Copy the data verbatim, starting at the line that contains "yellow semicircle: rotated" and ending at the line that contains "cyan semicircle: moved 16 px left, 1 px up".

▸ Input
◆ ◆ ◆ ◆ ◆ ◆ ◆

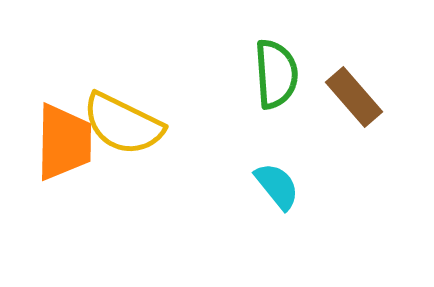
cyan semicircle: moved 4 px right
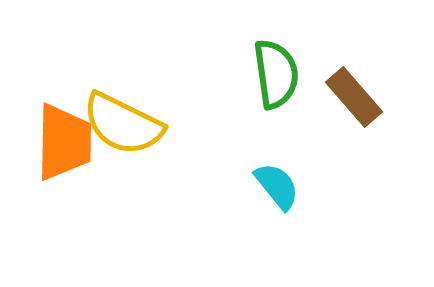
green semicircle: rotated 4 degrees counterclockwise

◆ ◆ ◆ ◆ ◆ ◆ ◆

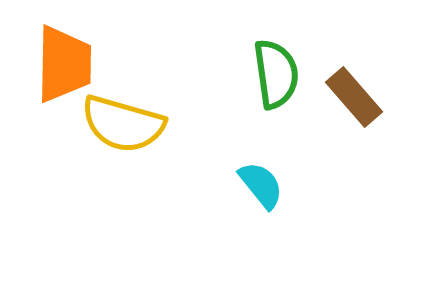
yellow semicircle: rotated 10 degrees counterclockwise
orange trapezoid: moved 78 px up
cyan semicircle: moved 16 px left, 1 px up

◆ ◆ ◆ ◆ ◆ ◆ ◆

▸ The answer
yellow semicircle: rotated 10 degrees counterclockwise
orange trapezoid: moved 78 px up
cyan semicircle: moved 16 px left, 1 px up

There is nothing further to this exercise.